* **SET PROBLEM**
Rewrite the records below as a Markdown table with the columns Row and Line, putting each line's number under Row and its text under Line, and leave out any blank lines.
##### EXERCISE INPUTS
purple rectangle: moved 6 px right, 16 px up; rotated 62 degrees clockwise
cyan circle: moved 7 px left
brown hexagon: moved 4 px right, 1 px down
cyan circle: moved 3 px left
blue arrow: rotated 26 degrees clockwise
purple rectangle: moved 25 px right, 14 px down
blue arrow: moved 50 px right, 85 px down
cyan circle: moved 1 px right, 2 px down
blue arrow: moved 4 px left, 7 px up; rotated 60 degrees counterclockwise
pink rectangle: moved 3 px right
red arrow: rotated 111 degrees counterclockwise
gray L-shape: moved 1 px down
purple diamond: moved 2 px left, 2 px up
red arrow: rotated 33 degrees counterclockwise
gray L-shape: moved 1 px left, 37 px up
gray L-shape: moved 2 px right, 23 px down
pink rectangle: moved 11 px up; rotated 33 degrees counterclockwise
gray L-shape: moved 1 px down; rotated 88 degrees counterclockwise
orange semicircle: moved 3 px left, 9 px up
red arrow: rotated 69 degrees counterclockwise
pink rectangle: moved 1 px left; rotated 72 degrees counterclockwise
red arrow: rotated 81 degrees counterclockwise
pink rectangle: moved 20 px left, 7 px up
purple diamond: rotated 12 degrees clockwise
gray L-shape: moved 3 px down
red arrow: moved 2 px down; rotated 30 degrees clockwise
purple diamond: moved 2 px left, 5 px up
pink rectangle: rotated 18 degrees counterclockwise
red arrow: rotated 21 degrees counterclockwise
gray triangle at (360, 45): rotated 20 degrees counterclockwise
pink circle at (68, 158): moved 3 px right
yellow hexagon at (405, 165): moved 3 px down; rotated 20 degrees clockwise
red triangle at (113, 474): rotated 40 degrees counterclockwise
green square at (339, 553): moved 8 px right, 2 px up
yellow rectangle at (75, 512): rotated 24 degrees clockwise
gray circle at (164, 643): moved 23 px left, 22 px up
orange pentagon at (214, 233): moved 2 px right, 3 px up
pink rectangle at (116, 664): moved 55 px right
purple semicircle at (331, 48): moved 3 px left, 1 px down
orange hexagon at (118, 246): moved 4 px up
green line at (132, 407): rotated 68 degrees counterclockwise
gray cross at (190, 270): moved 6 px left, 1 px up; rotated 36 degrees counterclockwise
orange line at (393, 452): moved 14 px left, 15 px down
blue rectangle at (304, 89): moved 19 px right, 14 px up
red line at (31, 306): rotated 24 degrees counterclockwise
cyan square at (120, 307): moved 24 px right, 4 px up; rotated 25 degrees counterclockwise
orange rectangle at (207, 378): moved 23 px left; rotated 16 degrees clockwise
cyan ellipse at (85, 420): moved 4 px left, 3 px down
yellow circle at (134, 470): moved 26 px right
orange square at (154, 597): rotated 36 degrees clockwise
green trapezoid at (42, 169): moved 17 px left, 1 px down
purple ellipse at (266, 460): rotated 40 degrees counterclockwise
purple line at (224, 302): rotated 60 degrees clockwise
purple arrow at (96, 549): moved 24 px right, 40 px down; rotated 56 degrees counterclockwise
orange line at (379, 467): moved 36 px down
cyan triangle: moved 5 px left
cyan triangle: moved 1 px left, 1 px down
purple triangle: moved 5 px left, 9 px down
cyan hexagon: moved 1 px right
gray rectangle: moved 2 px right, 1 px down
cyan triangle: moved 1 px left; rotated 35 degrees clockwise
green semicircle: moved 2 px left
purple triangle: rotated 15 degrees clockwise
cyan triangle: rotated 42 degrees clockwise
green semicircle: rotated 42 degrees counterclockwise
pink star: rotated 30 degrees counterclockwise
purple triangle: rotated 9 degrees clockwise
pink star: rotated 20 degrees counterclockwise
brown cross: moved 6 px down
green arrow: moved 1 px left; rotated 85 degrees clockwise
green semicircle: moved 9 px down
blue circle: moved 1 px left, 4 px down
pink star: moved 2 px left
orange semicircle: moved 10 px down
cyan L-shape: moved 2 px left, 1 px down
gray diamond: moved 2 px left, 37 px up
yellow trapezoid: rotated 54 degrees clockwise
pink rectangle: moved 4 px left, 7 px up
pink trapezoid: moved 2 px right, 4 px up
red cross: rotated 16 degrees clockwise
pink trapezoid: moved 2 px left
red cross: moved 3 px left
##########
* **SOLUTION TO THIS TASK**
| Row | Line |
|---|---|
| 1 | purple rectangle: moved 6 px right, 16 px up; rotated 62 degrees clockwise |
| 2 | cyan circle: moved 7 px left |
| 3 | brown hexagon: moved 4 px right, 1 px down |
| 4 | cyan circle: moved 3 px left |
| 5 | blue arrow: rotated 26 degrees clockwise |
| 6 | purple rectangle: moved 25 px right, 14 px down |
| 7 | blue arrow: moved 50 px right, 85 px down |
| 8 | cyan circle: moved 1 px right, 2 px down |
| 9 | blue arrow: moved 4 px left, 7 px up; rotated 60 degrees counterclockwise |
| 10 | pink rectangle: moved 3 px right |
| 11 | red arrow: rotated 111 degrees counterclockwise |
| 12 | gray L-shape: moved 1 px down |
| 13 | purple diamond: moved 2 px left, 2 px up |
| 14 | red arrow: rotated 33 degrees counterclockwise |
| 15 | gray L-shape: moved 1 px left, 37 px up |
| 16 | gray L-shape: moved 2 px right, 23 px down |
| 17 | pink rectangle: moved 11 px up; rotated 33 degrees counterclockwise |
| 18 | gray L-shape: moved 1 px down; rotated 88 degrees counterclockwise |
| 19 | orange semicircle: moved 3 px left, 9 px up |
| 20 | red arrow: rotated 69 degrees counterclockwise |
| 21 | pink rectangle: moved 1 px left; rotated 72 degrees counterclockwise |
| 22 | red arrow: rotated 81 degrees counterclockwise |
| 23 | pink rectangle: moved 20 px left, 7 px up |
| 24 | purple diamond: rotated 12 degrees clockwise |
| 25 | gray L-shape: moved 3 px down |
| 26 | red arrow: moved 2 px down; rotated 30 degrees clockwise |
| 27 | purple diamond: moved 2 px left, 5 px up |
| 28 | pink rectangle: rotated 18 degrees counterclockwise |
| 29 | red arrow: rotated 21 degrees counterclockwise |
| 30 | gray triangle at (360, 45): rotated 20 degrees counterclockwise |
| 31 | pink circle at (68, 158): moved 3 px right |
| 32 | yellow hexagon at (405, 165): moved 3 px down; rotated 20 degrees clockwise |
| 33 | red triangle at (113, 474): rotated 40 degrees counterclockwise |
| 34 | green square at (339, 553): moved 8 px right, 2 px up |
| 35 | yellow rectangle at (75, 512): rotated 24 degrees clockwise |
| 36 | gray circle at (164, 643): moved 23 px left, 22 px up |
| 37 | orange pentagon at (214, 233): moved 2 px right, 3 px up |
| 38 | pink rectangle at (116, 664): moved 55 px right |
| 39 | purple semicircle at (331, 48): moved 3 px left, 1 px down |
| 40 | orange hexagon at (118, 246): moved 4 px up |
| 41 | green line at (132, 407): rotated 68 degrees counterclockwise |
| 42 | gray cross at (190, 270): moved 6 px left, 1 px up; rotated 36 degrees counterclockwise |
| 43 | orange line at (393, 452): moved 14 px left, 15 px down |
| 44 | blue rectangle at (304, 89): moved 19 px right, 14 px up |
| 45 | red line at (31, 306): rotated 24 degrees counterclockwise |
| 46 | cyan square at (120, 307): moved 24 px right, 4 px up; rotated 25 degrees counterclockwise |
| 47 | orange rectangle at (207, 378): moved 23 px left; rotated 16 degrees clockwise |
| 48 | cyan ellipse at (85, 420): moved 4 px left, 3 px down |
| 49 | yellow circle at (134, 470): moved 26 px right |
| 50 | orange square at (154, 597): rotated 36 degrees clockwise |
| 51 | green trapezoid at (42, 169): moved 17 px left, 1 px down |
| 52 | purple ellipse at (266, 460): rotated 40 degrees counterclockwise |
| 53 | purple line at (224, 302): rotated 60 degrees clockwise |
| 54 | purple arrow at (96, 549): moved 24 px right, 40 px down; rotated 56 degrees counterclockwise |
| 55 | orange line at (379, 467): moved 36 px down |
| 56 | cyan triangle: moved 5 px left |
| 57 | cyan triangle: moved 1 px left, 1 px down |
| 58 | purple triangle: moved 5 px left, 9 px down |
| 59 | cyan hexagon: moved 1 px right |
| 60 | gray rectangle: moved 2 px right, 1 px down |
| 61 | cyan triangle: moved 1 px left; rotated 35 degrees clockwise |
| 62 | green semicircle: moved 2 px left |
| 63 | purple triangle: rotated 15 degrees clockwise |
| 64 | cyan triangle: rotated 42 degrees clockwise |
| 65 | green semicircle: rotated 42 degrees counterclockwise |
| 66 | pink star: rotated 30 degrees counterclockwise |
| 67 | purple triangle: rotated 9 degrees clockwise |
| 68 | pink star: rotated 20 degrees counterclockwise |
| 69 | brown cross: moved 6 px down |
| 70 | green arrow: moved 1 px left; rotated 85 degrees clockwise |
| 71 | green semicircle: moved 9 px down |
| 72 | blue circle: moved 1 px left, 4 px down |
| 73 | pink star: moved 2 px left |
| 74 | orange semicircle: moved 10 px down |
| 75 | cyan L-shape: moved 2 px left, 1 px down |
| 76 | gray diamond: moved 2 px left, 37 px up |
| 77 | yellow trapezoid: rotated 54 degrees clockwise |
| 78 | pink rectangle: moved 4 px left, 7 px up |
| 79 | pink trapezoid: moved 2 px right, 4 px up |
| 80 | red cross: rotated 16 degrees clockwise |
| 81 | pink trapezoid: moved 2 px left |
| 82 | red cross: moved 3 px left |